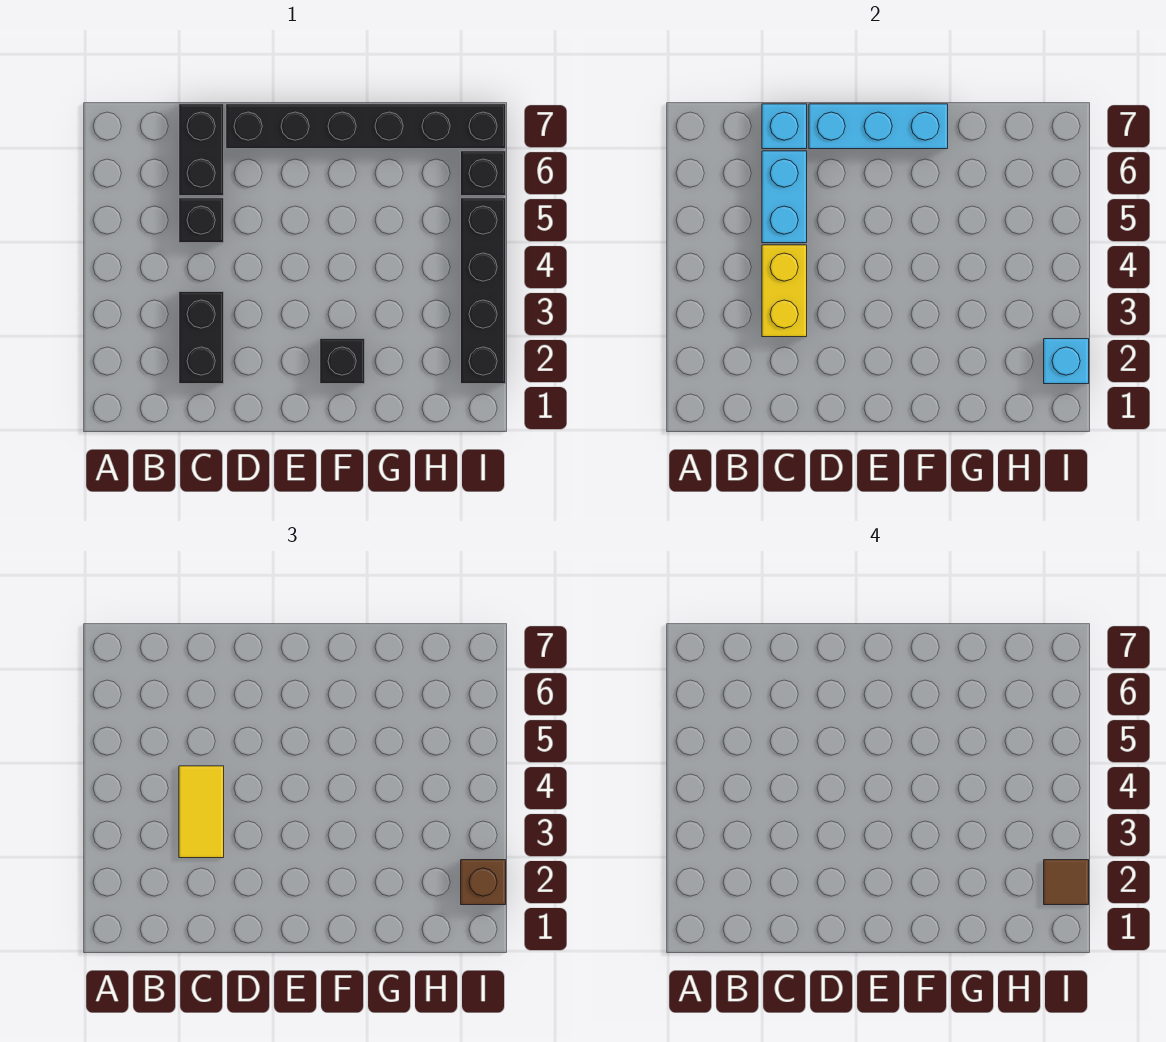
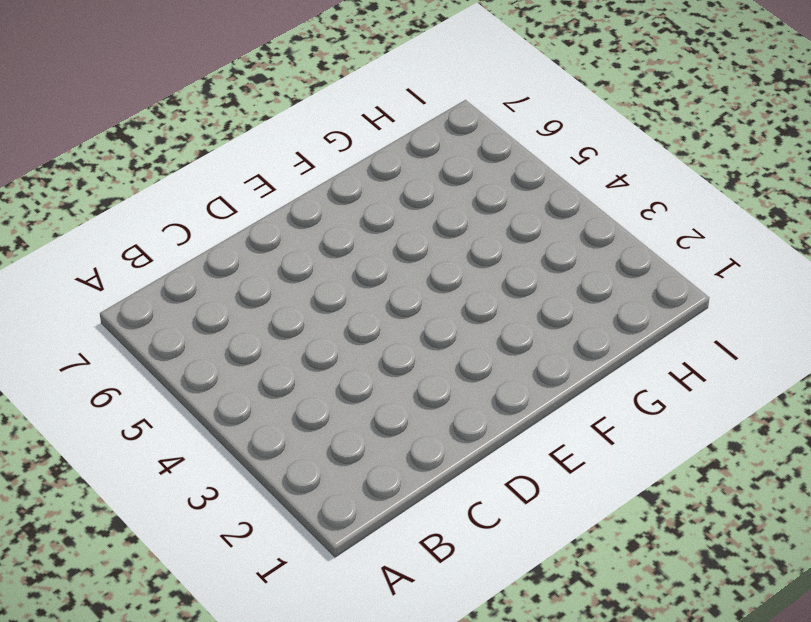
none -> black brick C2:C3 level 1
none -> black brick C5 level 1
none -> black brick C6:C7 level 1

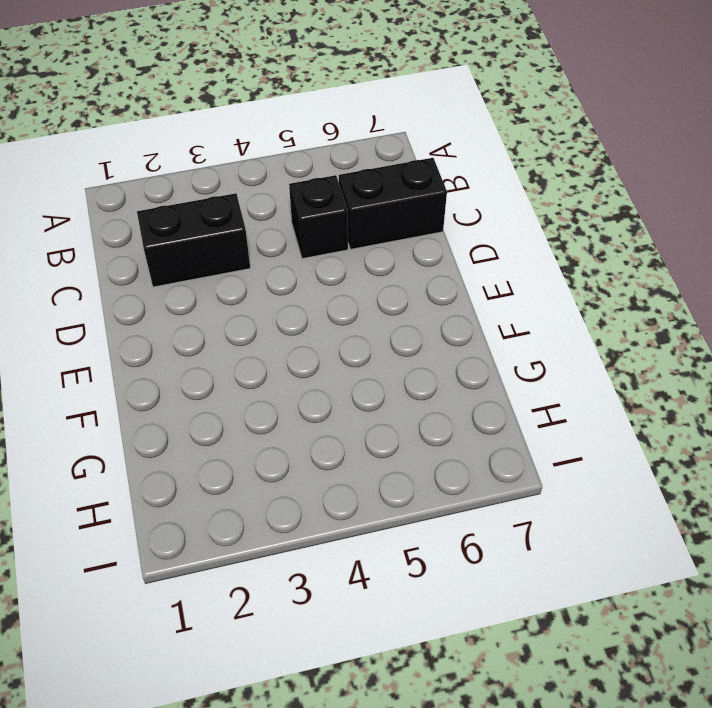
none -> black brick D7:I7 level 1
none -> black brick F2 level 1
none -> black brick I2:I5 level 1

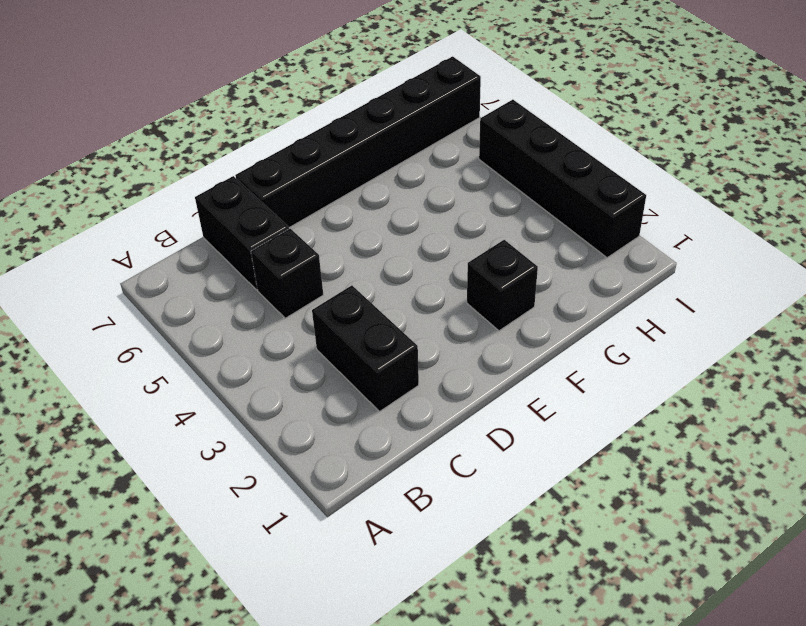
none -> black brick I6 level 1
none -> yellow brick C3:C4 level 2
none -> cyan brick C5:C6 level 2

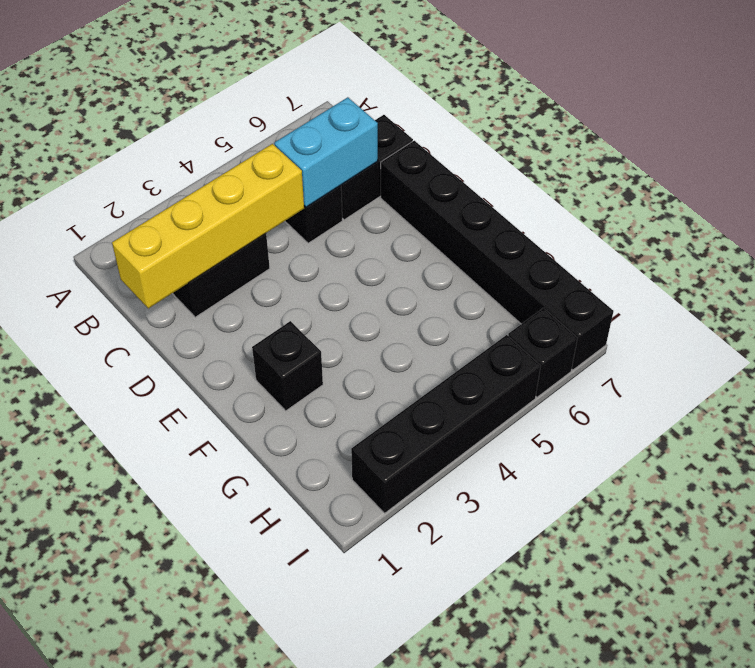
yellow brick C1:C4 level 2 -> yellow brick C3:C4 level 2
none -> cyan brick C7 level 2
none -> cyan brick D7:F7 level 2
none -> cyan brick I2 level 2

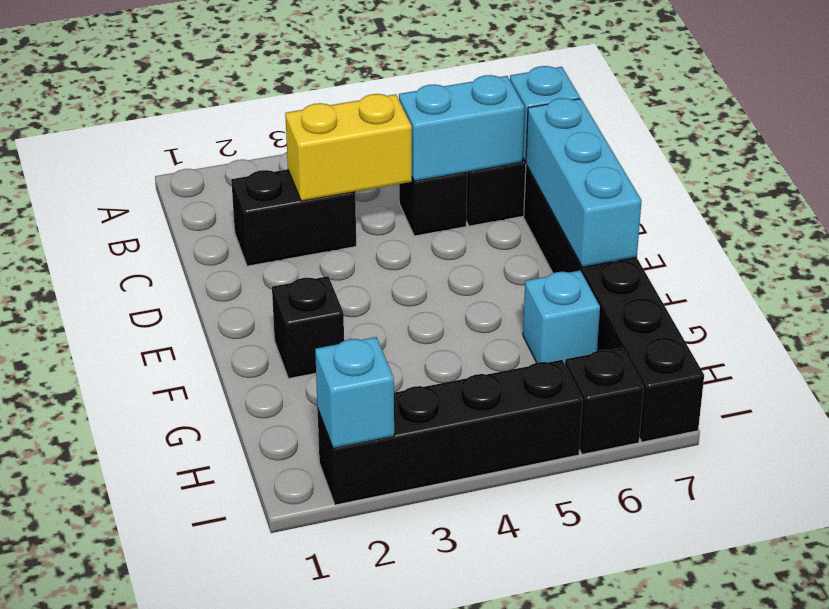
cyan brick G6 level 1 -> none
none -> yellow tile C3:C4 level 3
none -> brown brick I2 level 3
none -> brown tile I2 level 4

- Exercise details
Copy all lines from the listing that contain "yellow".

- Problem solution
none -> yellow brick C3:C4 level 2
yellow brick C1:C4 level 2 -> yellow brick C3:C4 level 2
none -> yellow tile C3:C4 level 3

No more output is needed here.